### Provided records ###

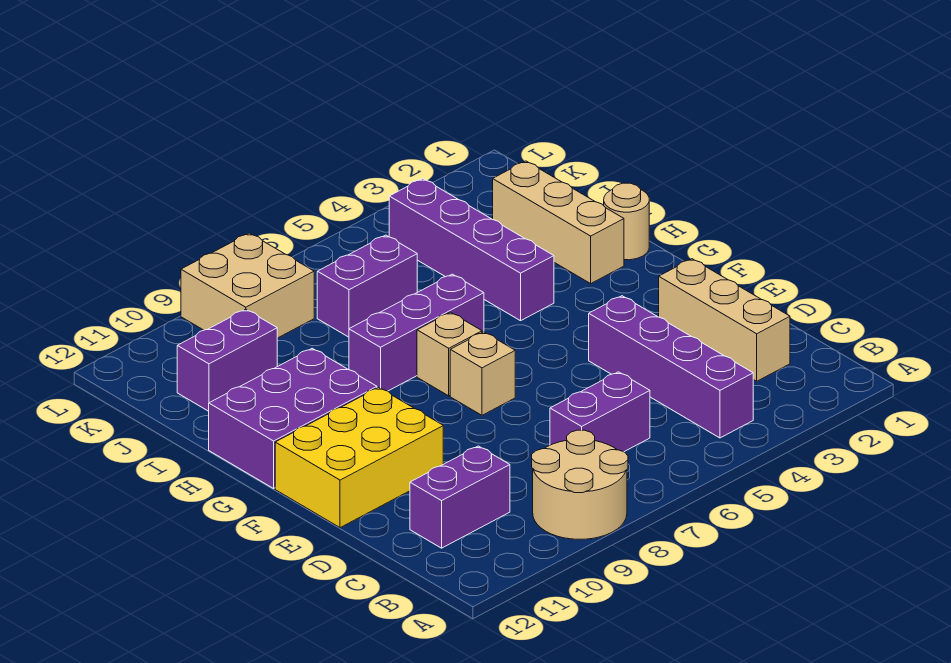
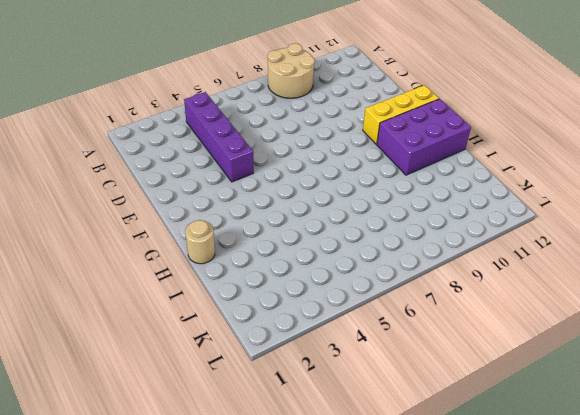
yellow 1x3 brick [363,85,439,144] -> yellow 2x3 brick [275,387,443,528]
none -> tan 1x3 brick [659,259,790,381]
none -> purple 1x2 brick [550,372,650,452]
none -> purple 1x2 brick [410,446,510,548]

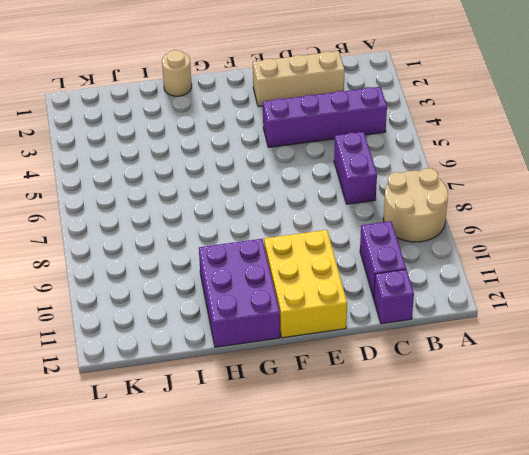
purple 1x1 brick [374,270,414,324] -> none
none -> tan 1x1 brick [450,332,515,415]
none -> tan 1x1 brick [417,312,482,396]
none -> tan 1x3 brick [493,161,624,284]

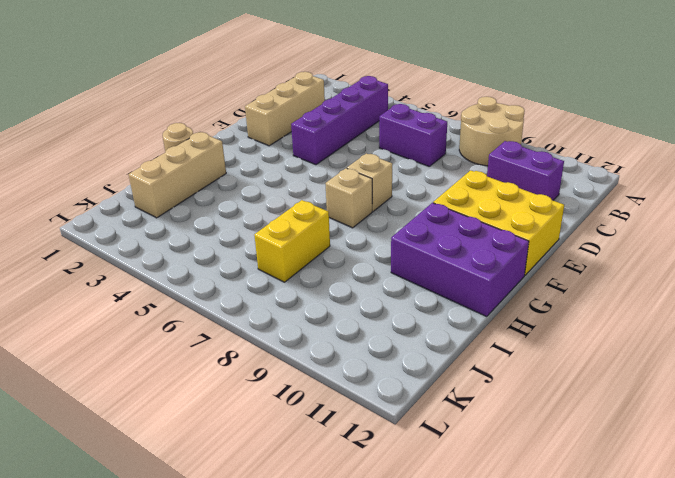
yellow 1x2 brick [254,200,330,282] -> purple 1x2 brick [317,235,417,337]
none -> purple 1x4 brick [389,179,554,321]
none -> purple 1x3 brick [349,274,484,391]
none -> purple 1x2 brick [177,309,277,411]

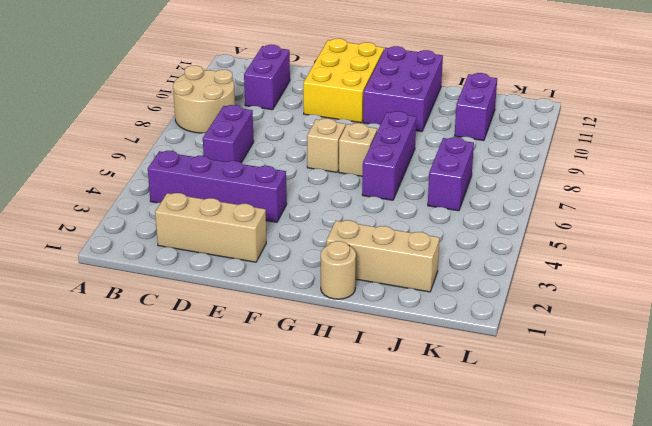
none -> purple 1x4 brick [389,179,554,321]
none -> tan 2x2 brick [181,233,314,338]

###

* Task details *
Your copy of the data above should match it exactly, apart from the images.

* Solution *
yellow 1x3 brick [363,85,439,144] -> yellow 2x3 brick [275,387,443,528]
none -> tan 1x3 brick [659,259,790,381]
none -> purple 1x2 brick [550,372,650,452]
none -> purple 1x2 brick [410,446,510,548]

purple 1x1 brick [374,270,414,324] -> none
none -> tan 1x1 brick [450,332,515,415]
none -> tan 1x1 brick [417,312,482,396]
none -> tan 1x3 brick [493,161,624,284]

yellow 1x2 brick [254,200,330,282] -> purple 1x2 brick [317,235,417,337]
none -> purple 1x4 brick [389,179,554,321]
none -> purple 1x3 brick [349,274,484,391]
none -> purple 1x2 brick [177,309,277,411]

none -> purple 1x4 brick [389,179,554,321]
none -> tan 2x2 brick [181,233,314,338]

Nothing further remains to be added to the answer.